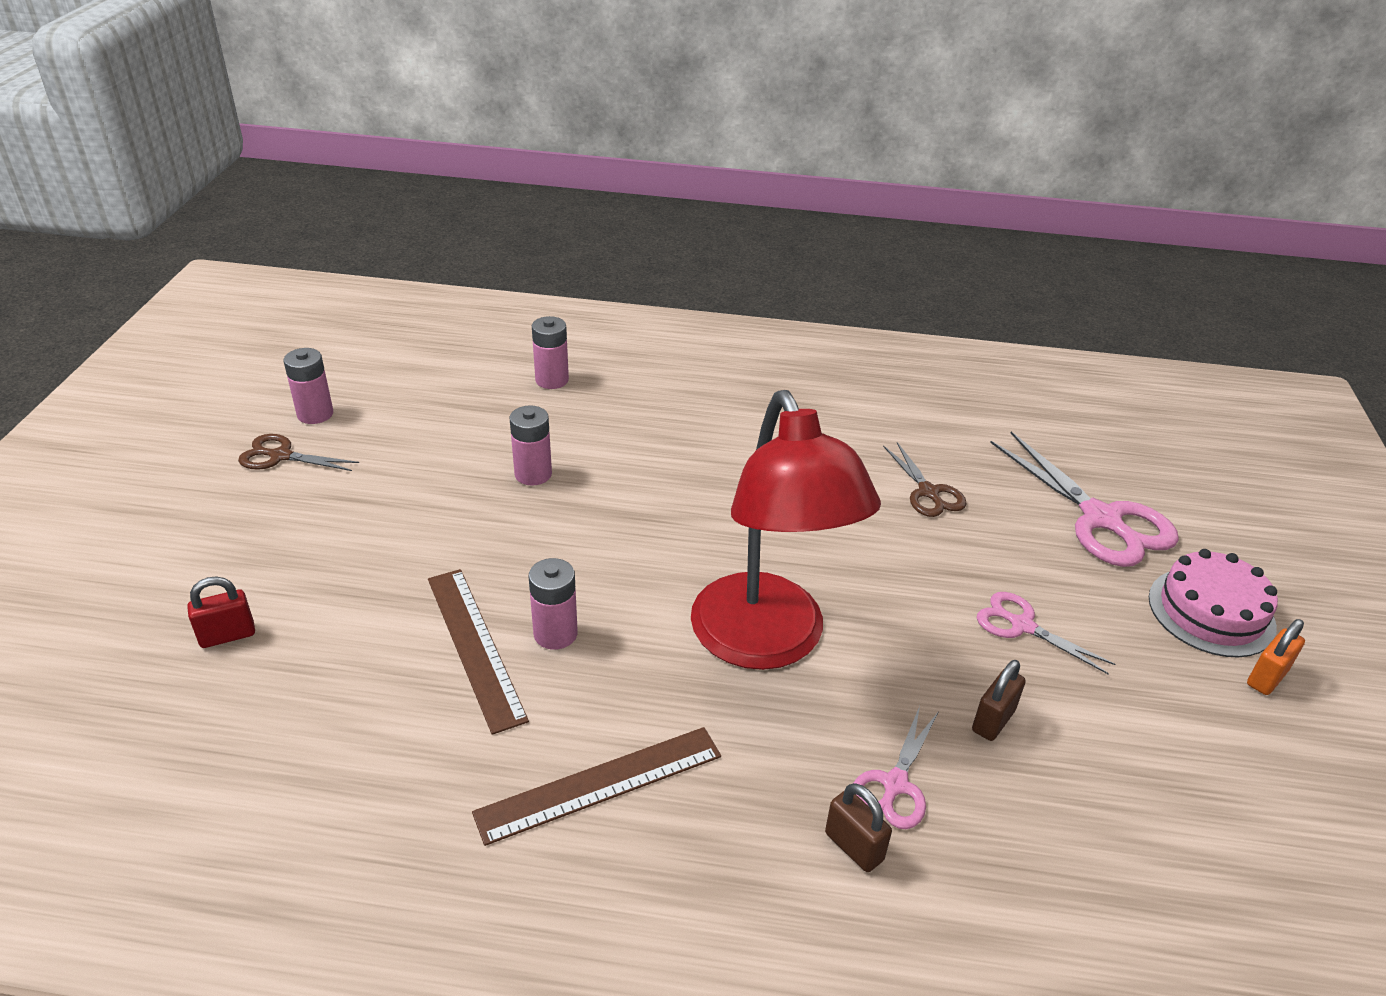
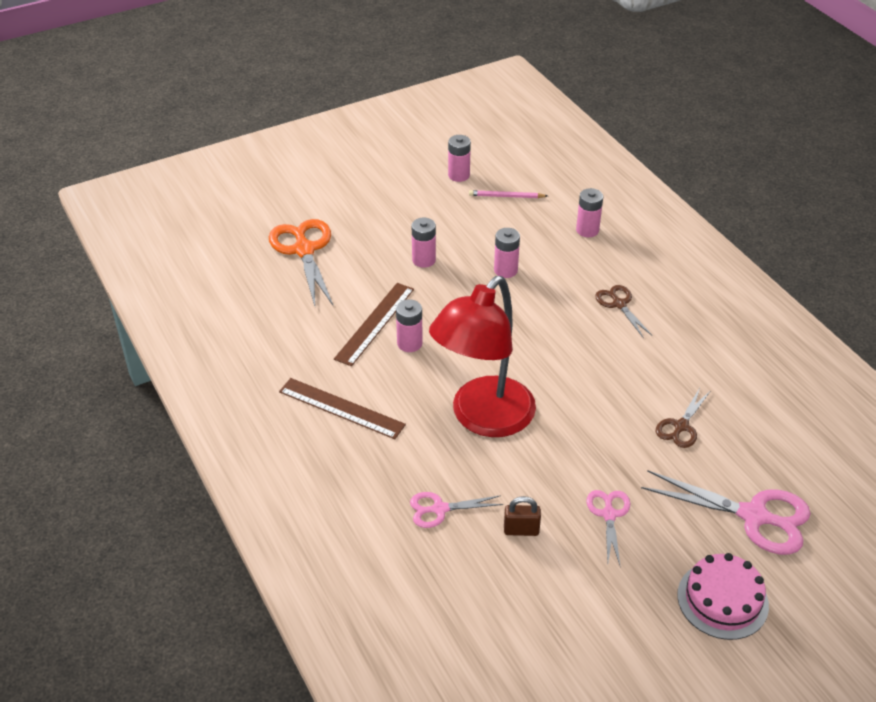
camera: 55 degrees right, 5 degrees up
(227, 635) = (304, 250): red padlock -> orange scissors
(280, 456) = (419, 186): brown scissors -> brown scissors (619, 304)
(410, 401) = (506, 196): none -> pink pencil
(419, 530) = (423, 260): none -> pink battery
(854, 847) = (388, 510): brown padlock -> none
(1101, 519) = (754, 516): pink scissors -> pink scissors turned 90 degrees counterclockwise
(1266, 678) = (688, 644): orange padlock -> none

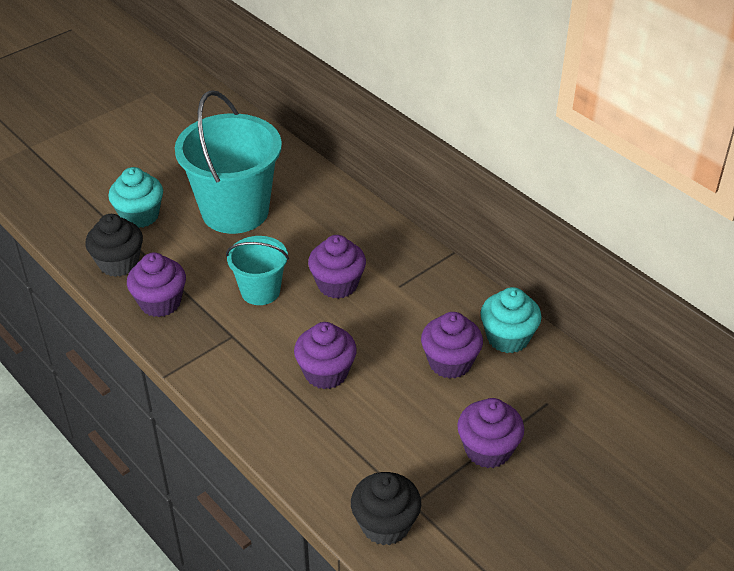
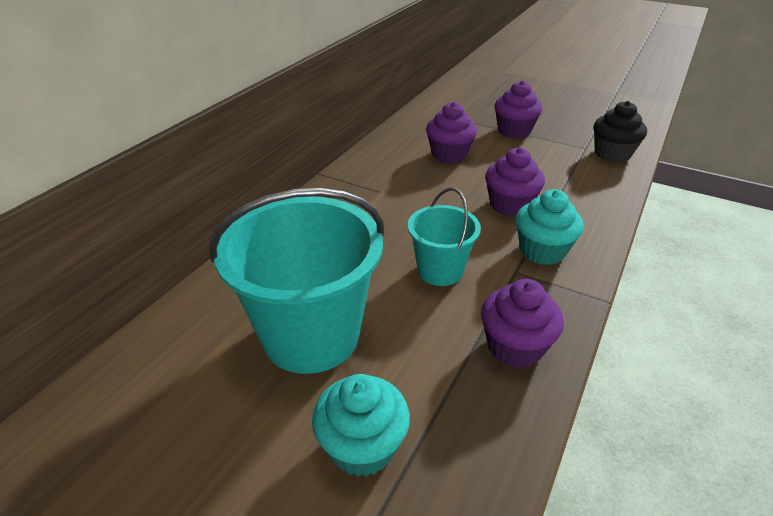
camera: 110 degrees left, 5 degrees down
(119, 263) = (477, 425): black cupcake -> none
(337, 284) = (398, 224): purple cupcake -> none
(508, 338) = (405, 137): turquoise cupcake -> turquoise cupcake (542, 251)

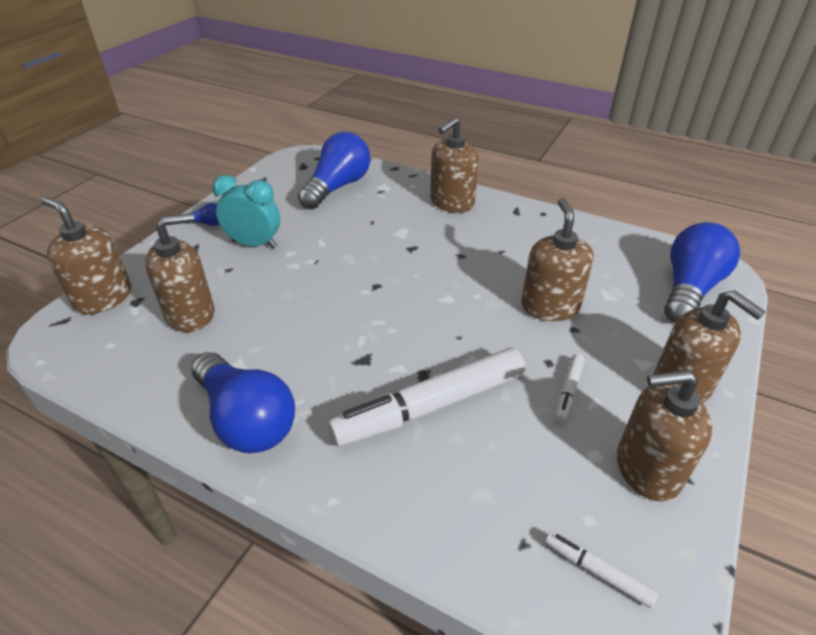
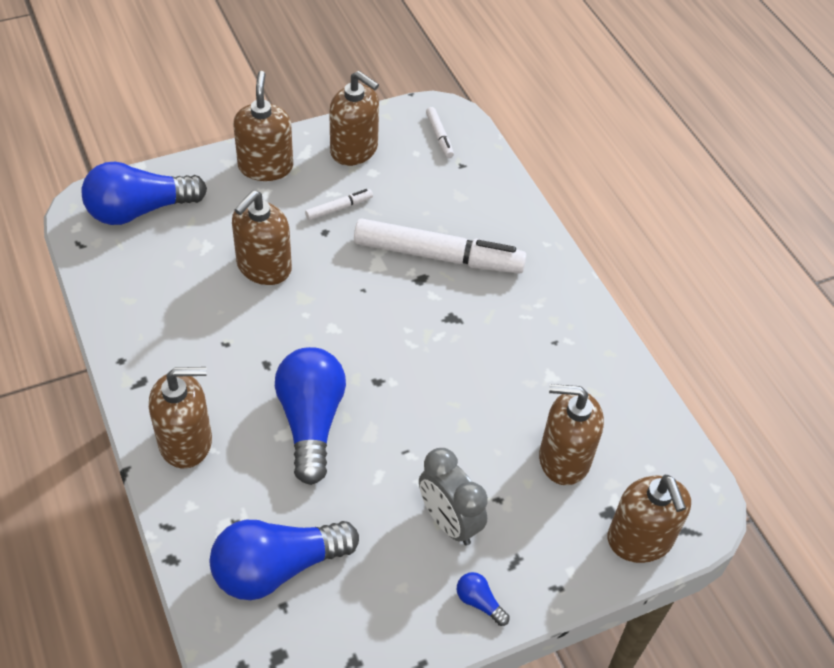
camera: 145 degrees left, 10 degrees up
(246, 419) = (569, 325): blue light bulb -> blue light bulb (311, 422)
(254, 244) = (449, 522): turquoise clock -> grey clock

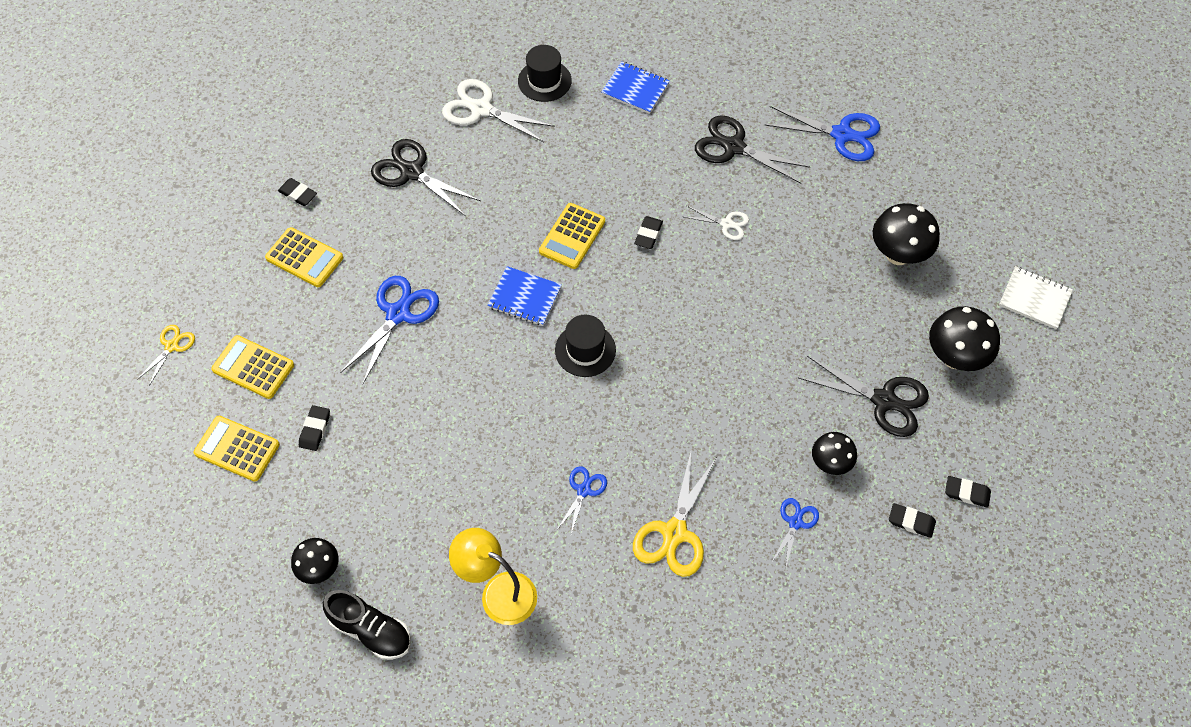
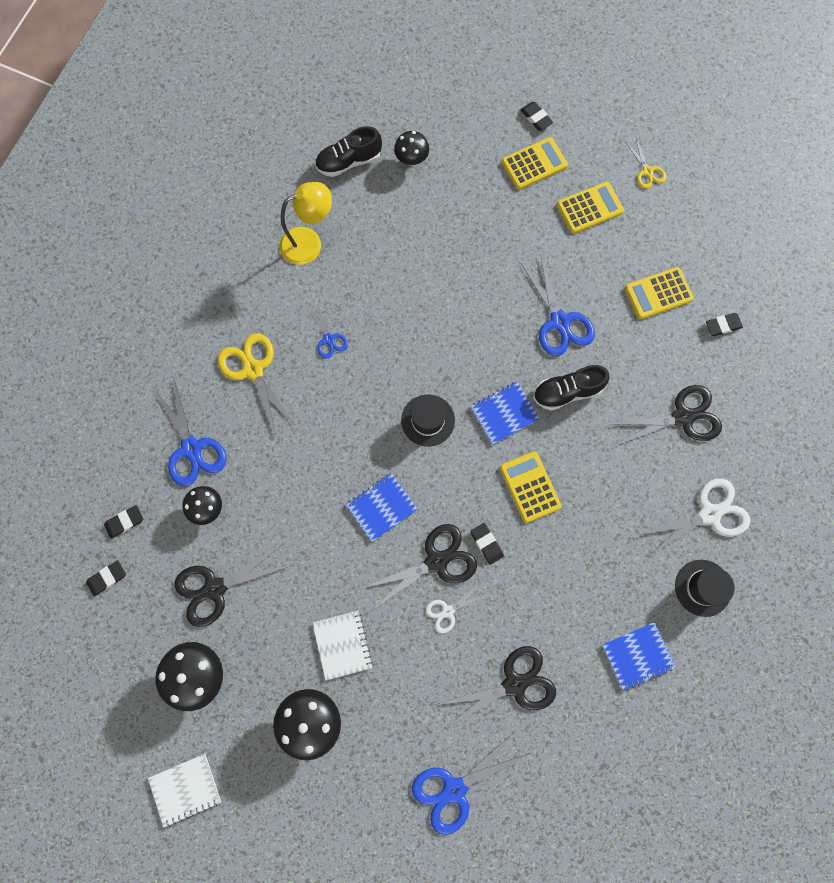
camera: 130 degrees right, 15 degrees up
(315, 429) = (510, 215): black eraser -> black eraser (536, 118)
(462, 265) = (567, 392): none -> black shoe
(693, 329) = (381, 507): none -> blue notebook
(697, 258) = (436, 561): none -> black scissors
(795, 522) = (192, 448): blue scissors -> blue scissors, size x1.81
(825, 275) = (342, 645): none -> white notebook

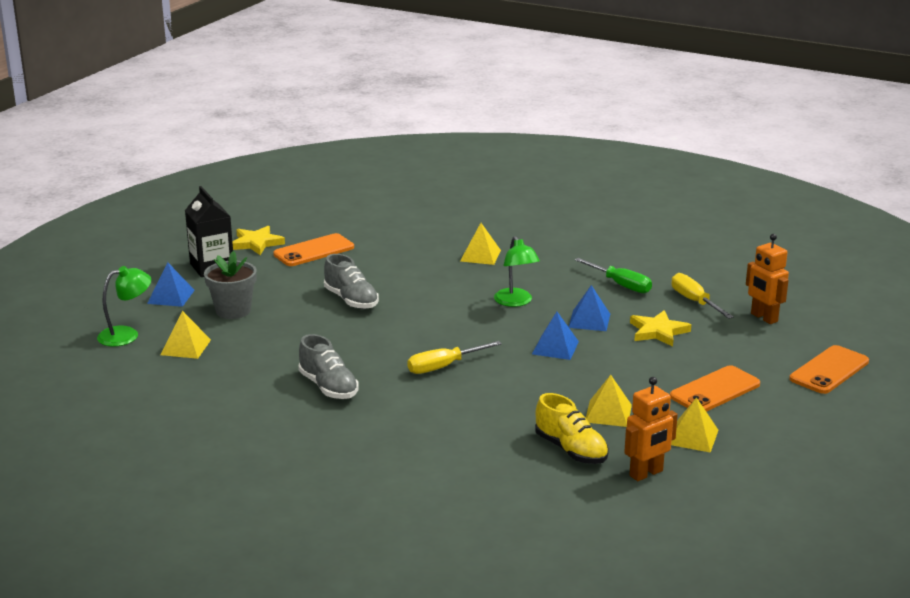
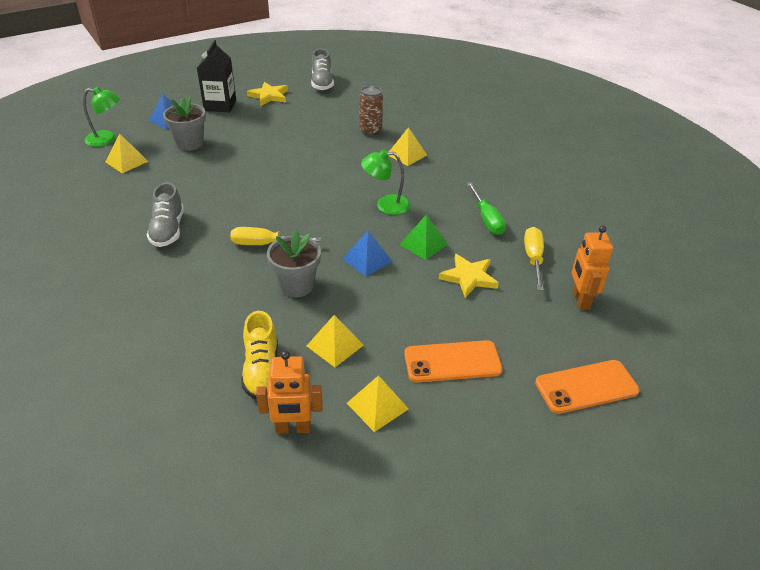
camera: 30 degrees right, 15 degrees up
(314, 251) = (297, 113): orange phone -> none
(351, 300) = (273, 161): grey shoe -> grey shoe (322, 83)
(415, 245) = (370, 131): none -> brown can
(516, 302) = (386, 205): green lamp -> green lamp turned 75 degrees clockwise
(517, 386) = (296, 285): none -> grey flower pot
(589, 320) = (423, 244): blue pyramid -> green pyramid

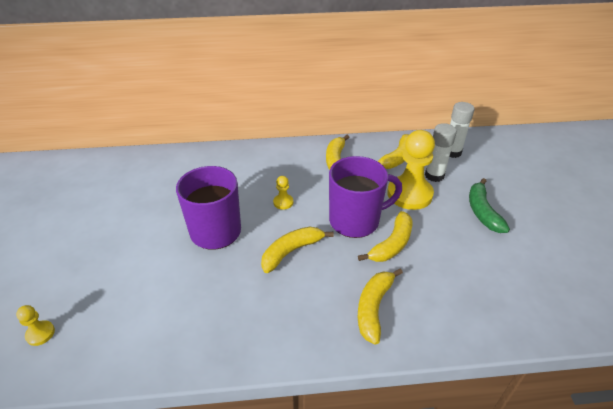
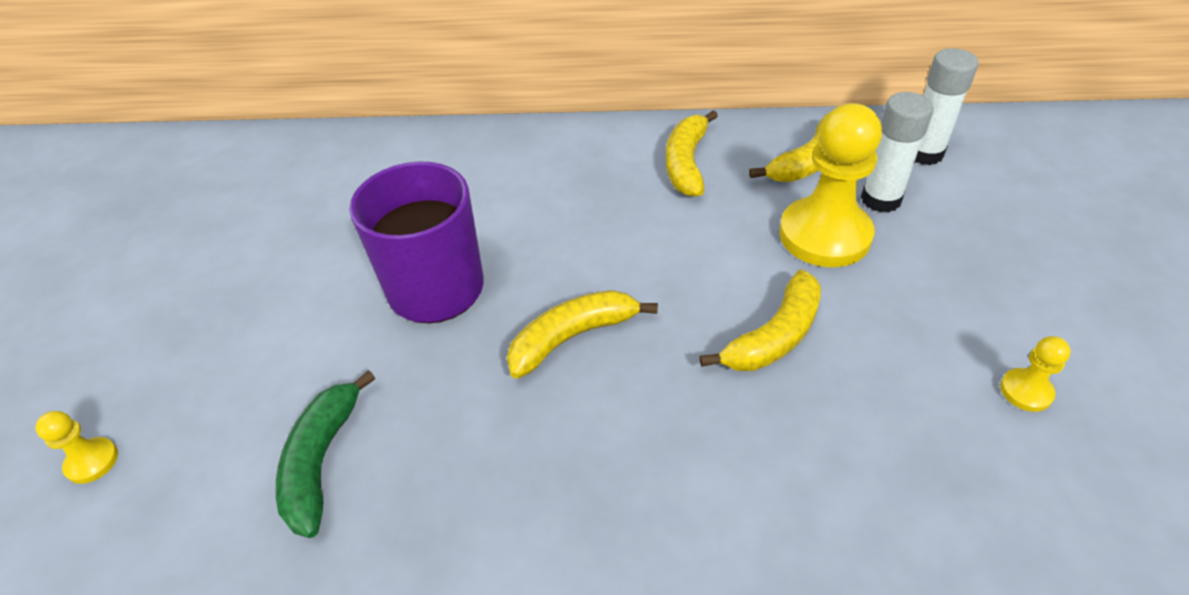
camera: 10 degrees right, 5 degrees up
(283, 202) = (572, 239): yellow pawn -> yellow pawn (1026, 391)
(356, 220) = (708, 283): purple mug -> none
(373, 308) = (719, 466): yellow banana -> none
(482, 212) = (974, 280): green banana -> green banana (321, 461)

§ ACTION ITEM:
Give back the records above exactly. Pictures stay out.

§ ANSWER SPACE:
camera: 55 degrees right, 5 degrees up
(227, 635) = (304, 250): red padlock -> orange scissors
(280, 456) = (419, 186): brown scissors -> brown scissors (619, 304)
(410, 401) = (506, 196): none -> pink pencil
(419, 530) = (423, 260): none -> pink battery
(854, 847) = (388, 510): brown padlock -> none
(1101, 519) = (754, 516): pink scissors -> pink scissors turned 90 degrees counterclockwise
(1266, 678) = (688, 644): orange padlock -> none

camera: 110 degrees left, 5 degrees down
(119, 263) = (477, 425): black cupcake -> none
(337, 284) = (398, 224): purple cupcake -> none
(508, 338) = (405, 137): turquoise cupcake -> turquoise cupcake (542, 251)

camera: 145 degrees left, 10 degrees up
(246, 419) = (569, 325): blue light bulb -> blue light bulb (311, 422)
(254, 244) = (449, 522): turquoise clock -> grey clock

camera: 130 degrees right, 15 degrees up
(315, 429) = (510, 215): black eraser -> black eraser (536, 118)
(462, 265) = (567, 392): none -> black shoe
(693, 329) = (381, 507): none -> blue notebook
(697, 258) = (436, 561): none -> black scissors
(795, 522) = (192, 448): blue scissors -> blue scissors, size x1.81
(825, 275) = (342, 645): none -> white notebook

camera: 30 degrees right, 15 degrees up
(314, 251) = (297, 113): orange phone -> none
(351, 300) = (273, 161): grey shoe -> grey shoe (322, 83)
(415, 245) = (370, 131): none -> brown can
(516, 302) = (386, 205): green lamp -> green lamp turned 75 degrees clockwise
(517, 386) = (296, 285): none -> grey flower pot
(589, 320) = (423, 244): blue pyramid -> green pyramid

camera: 10 degrees right, 5 degrees up
(283, 202) = (572, 239): yellow pawn -> yellow pawn (1026, 391)
(356, 220) = (708, 283): purple mug -> none
(373, 308) = (719, 466): yellow banana -> none
(482, 212) = (974, 280): green banana -> green banana (321, 461)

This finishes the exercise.